Action item:
Pictures are to be left out; every line from the one that holds "grey lamp: 2 -> 0" to the end of the data is to be retyped exactly.
─── Records
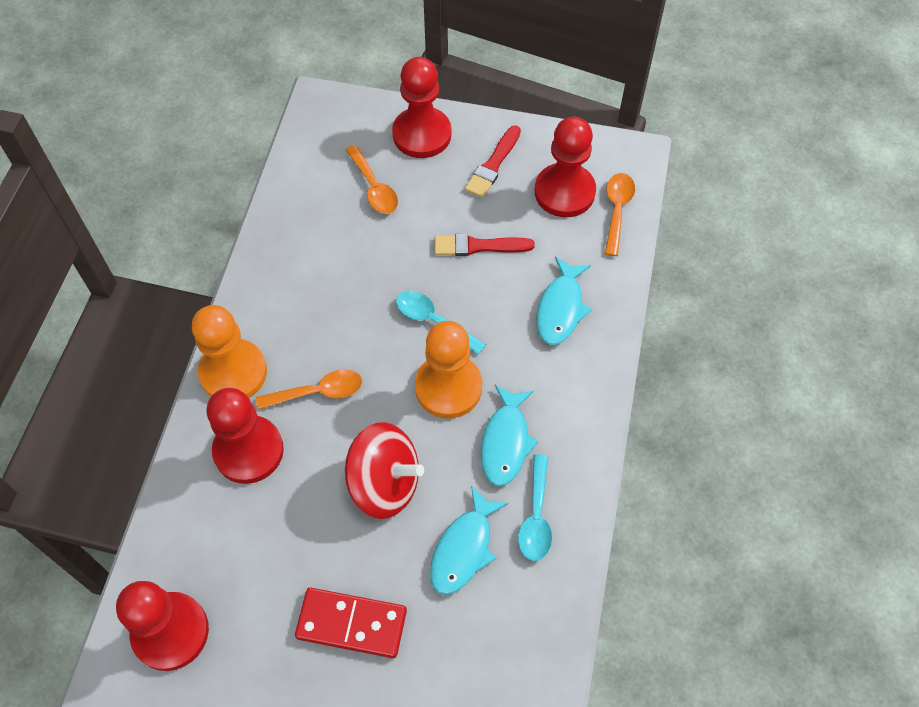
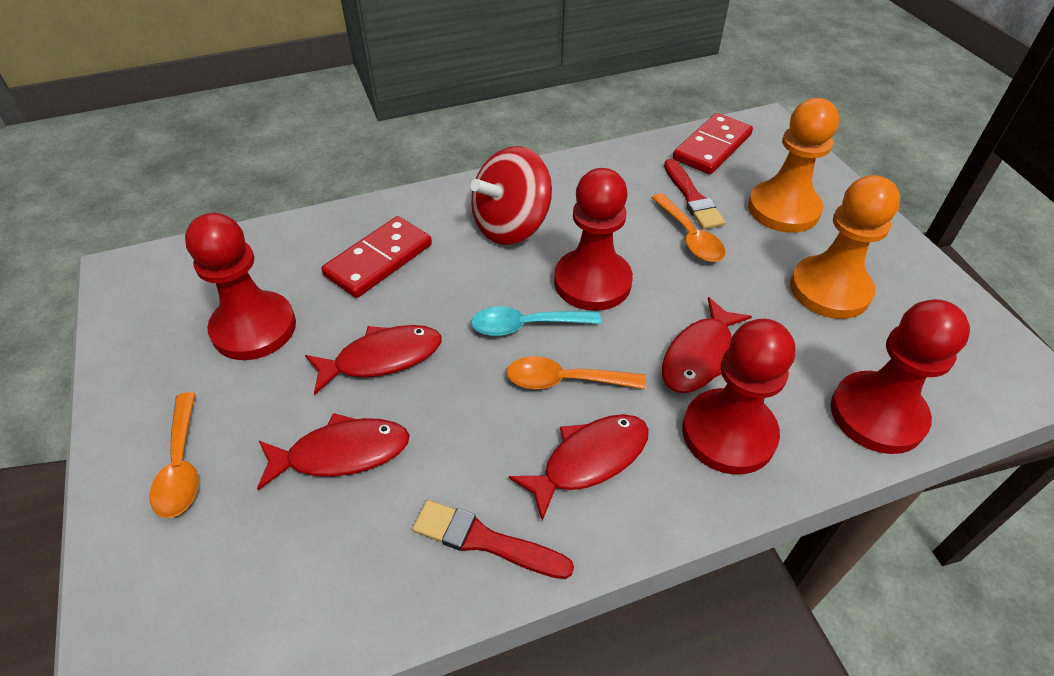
red domino: 1 -> 2
red fish: 0 -> 4
turquoise fish: 3 -> 0
turquoise spoon: 2 -> 1

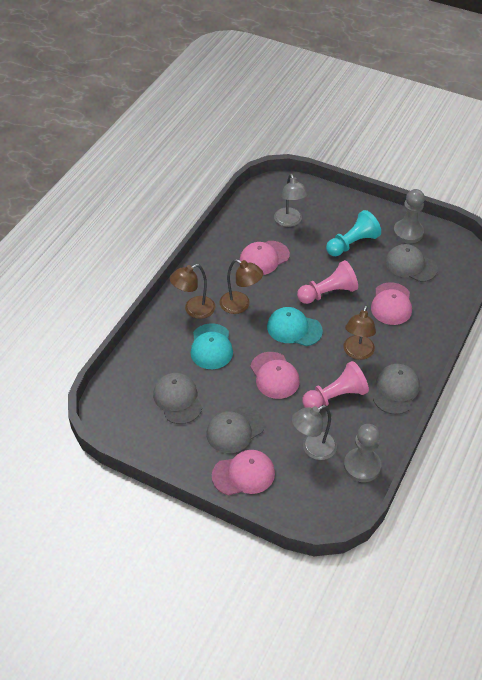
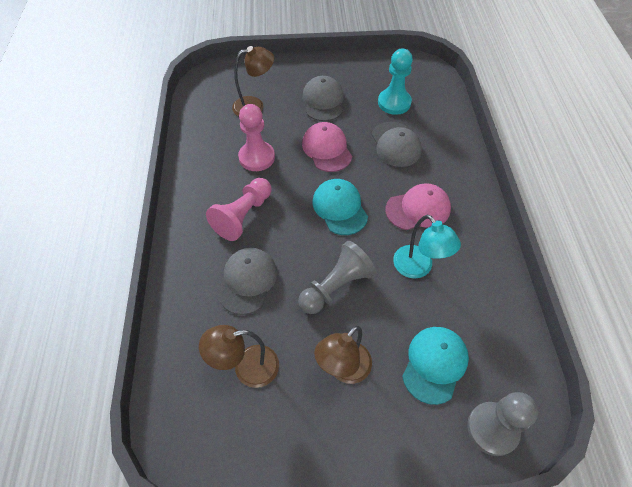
grey cap: 4 -> 3
grey lamp: 2 -> 0
pink cap: 4 -> 2
turquoise lamp: 0 -> 1

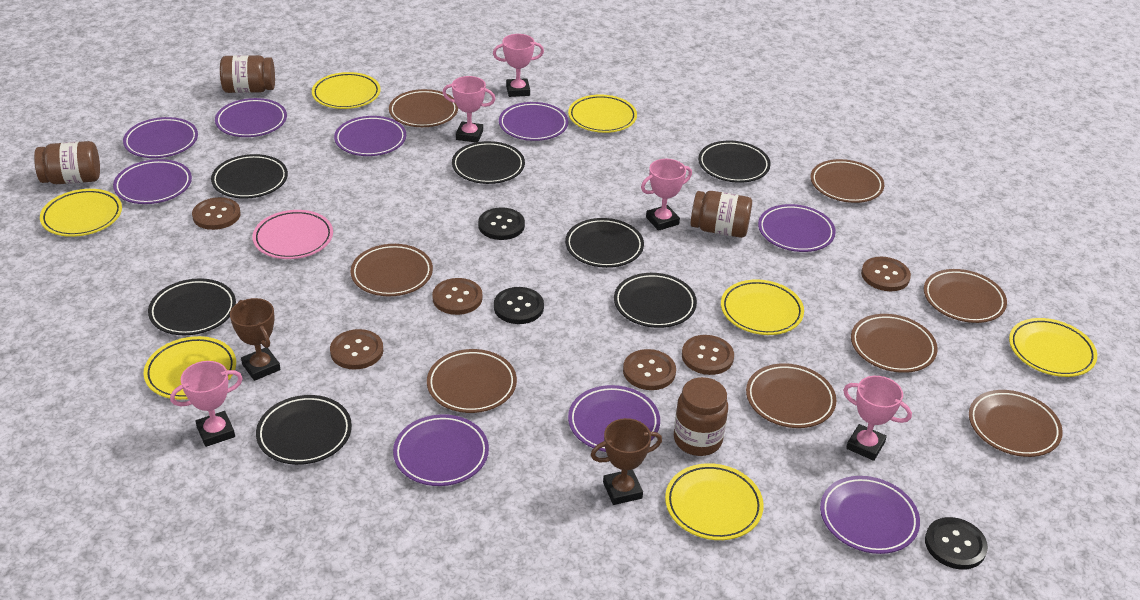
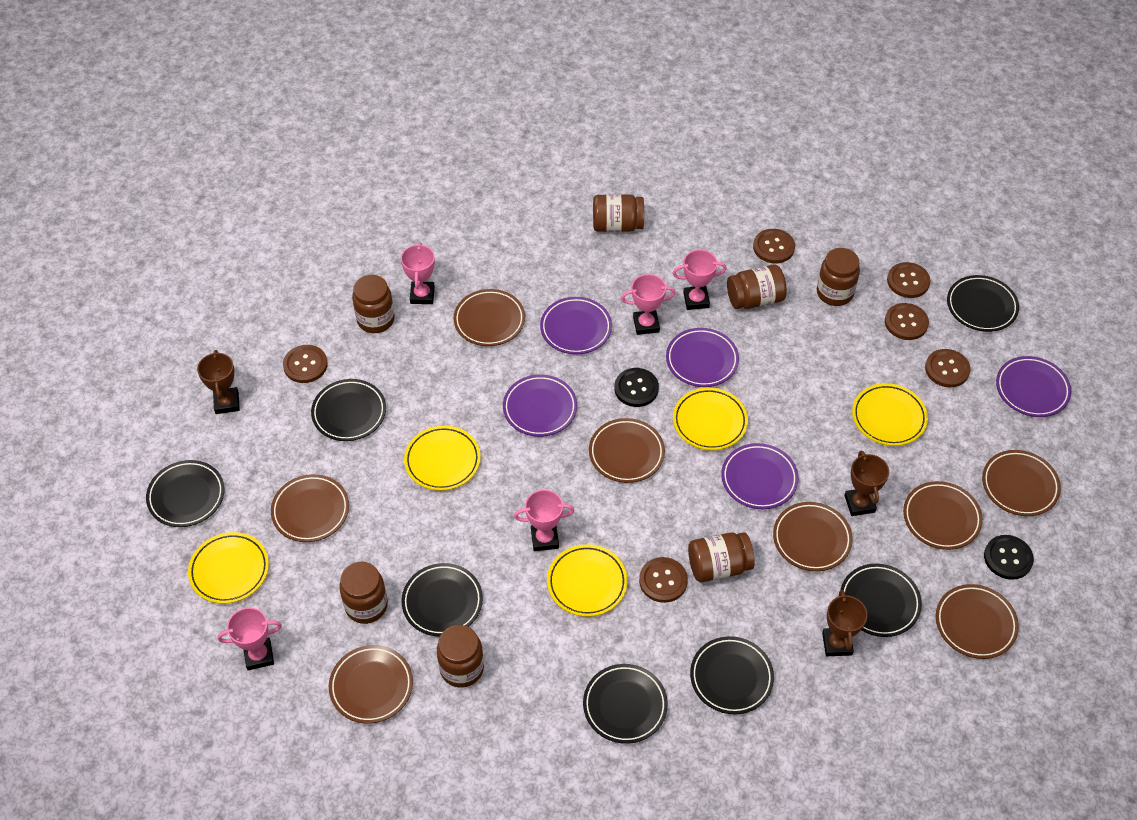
black button: 3 -> 2
brown jar: 4 -> 7
brown trophy: 2 -> 3
pink plate: 1 -> 0
purple plate: 9 -> 5
yellow plate: 7 -> 5

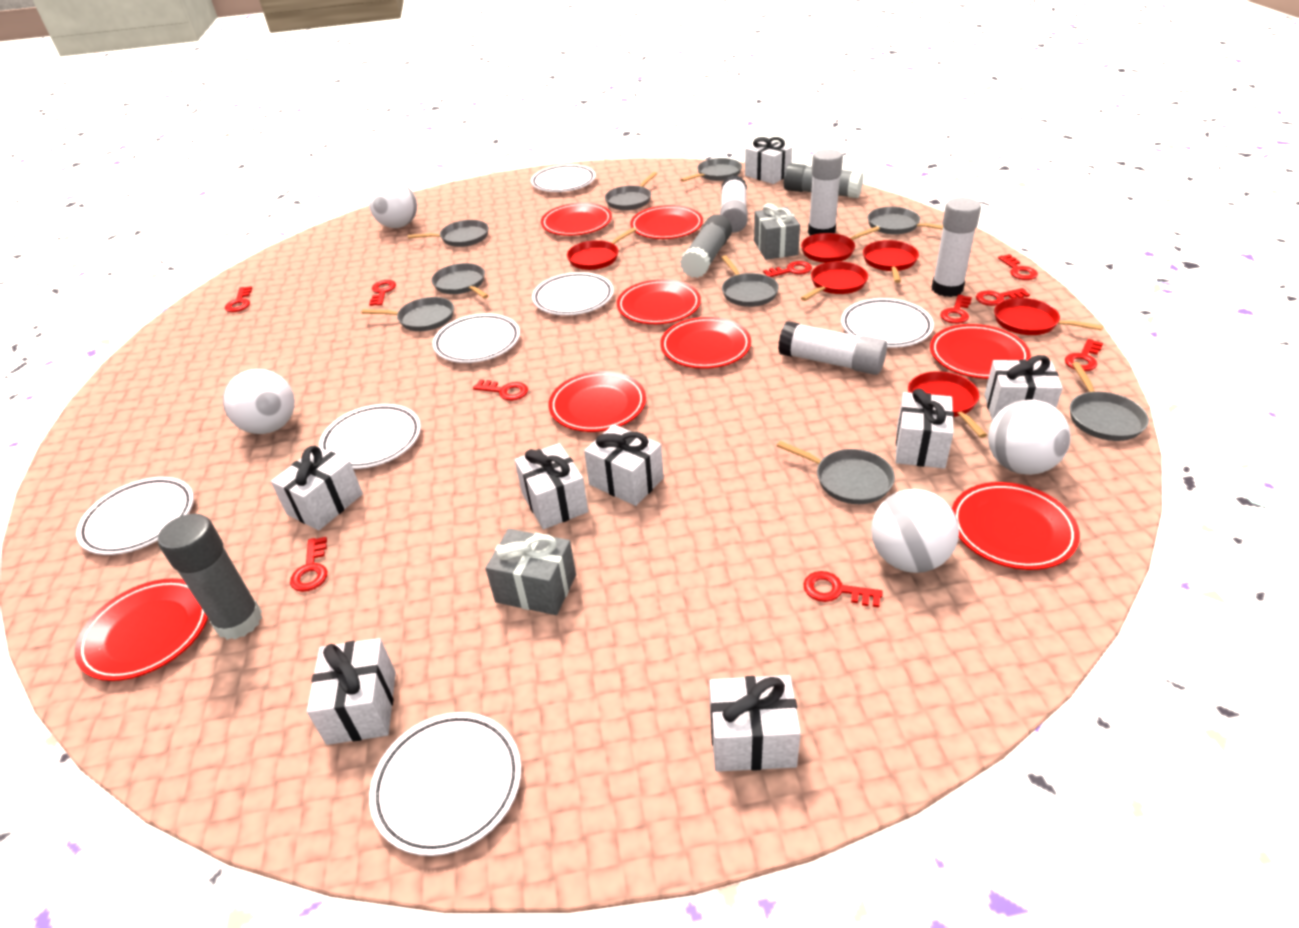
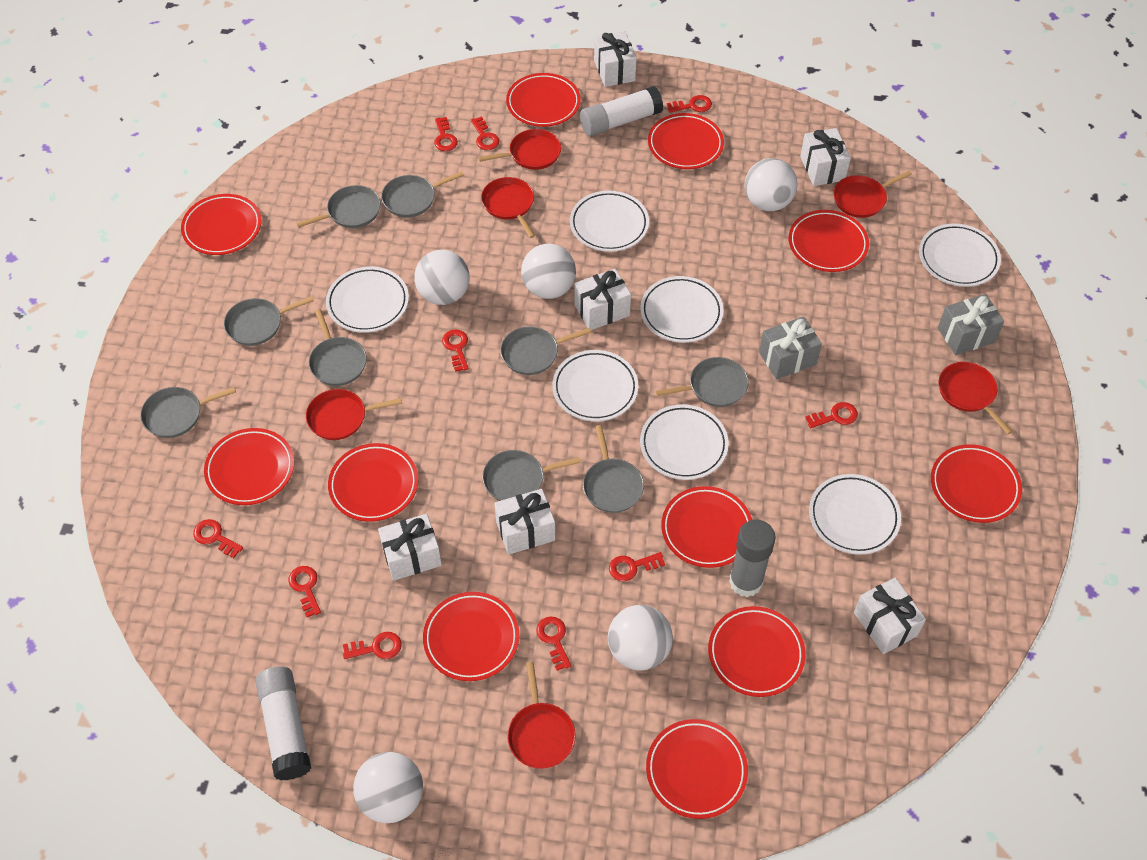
grey glue stick: 3 -> 1
red plate: 8 -> 11
white ball: 4 -> 5
white gift: 8 -> 6
white glue stick: 4 -> 2

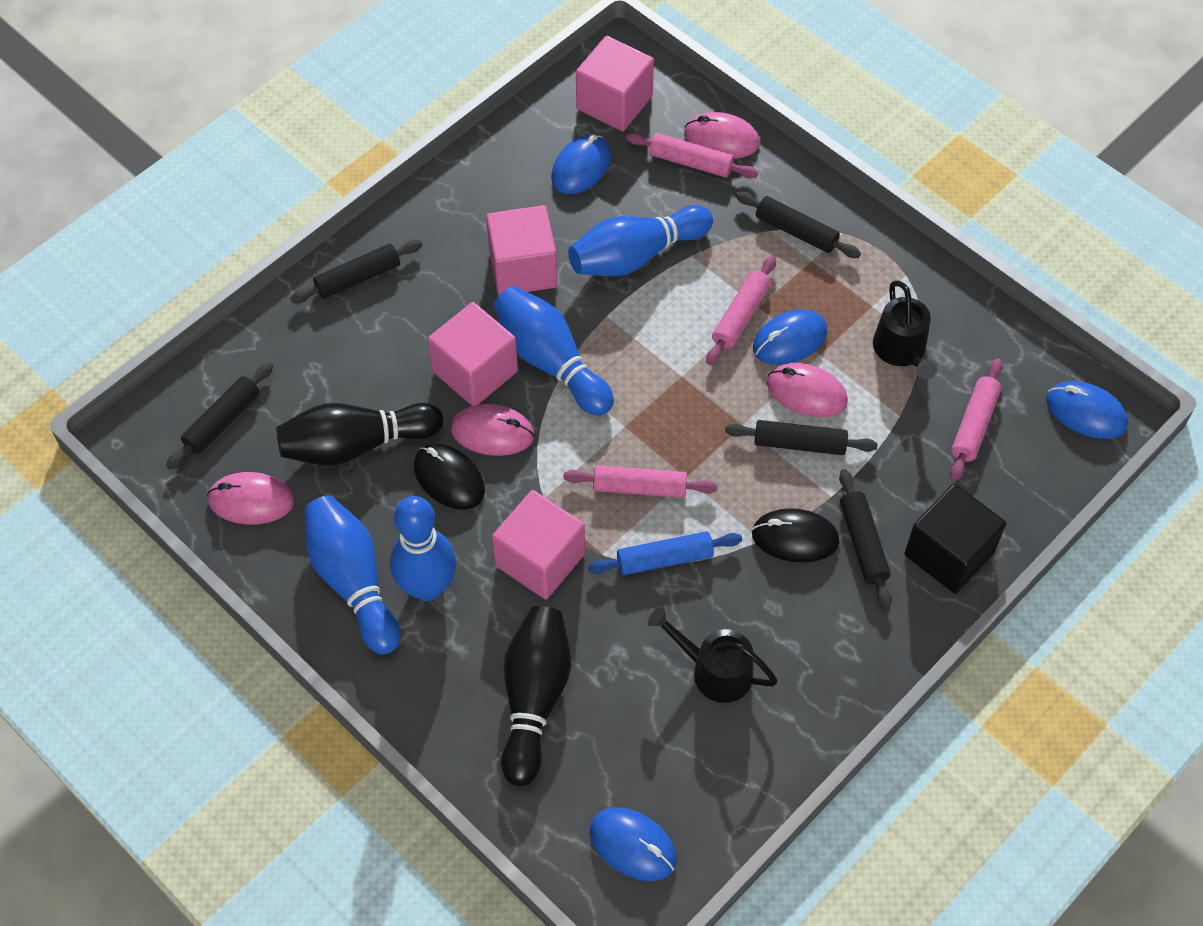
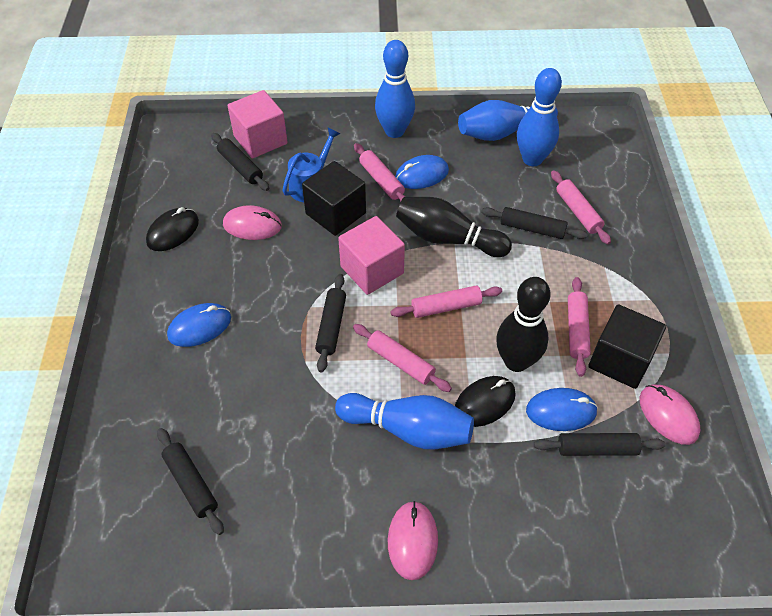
black cube: 1 -> 2
black watering can: 2 -> 0
blue mouse: 4 -> 3
blue rolling pin: 1 -> 0
blue watering can: 0 -> 1
pink cube: 4 -> 2
pink mouse: 4 -> 3
pink rolling pin: 4 -> 5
──────
Written solution:
grey lamp: 2 -> 0
pink cap: 4 -> 2
turquoise lamp: 0 -> 1

black button: 3 -> 2
brown jar: 4 -> 7
brown trophy: 2 -> 3
pink plate: 1 -> 0
purple plate: 9 -> 5
yellow plate: 7 -> 5

grey glue stick: 3 -> 1
red plate: 8 -> 11
white ball: 4 -> 5
white gift: 8 -> 6
white glue stick: 4 -> 2

black cube: 1 -> 2
black watering can: 2 -> 0
blue mouse: 4 -> 3
blue rolling pin: 1 -> 0
blue watering can: 0 -> 1
pink cube: 4 -> 2
pink mouse: 4 -> 3
pink rolling pin: 4 -> 5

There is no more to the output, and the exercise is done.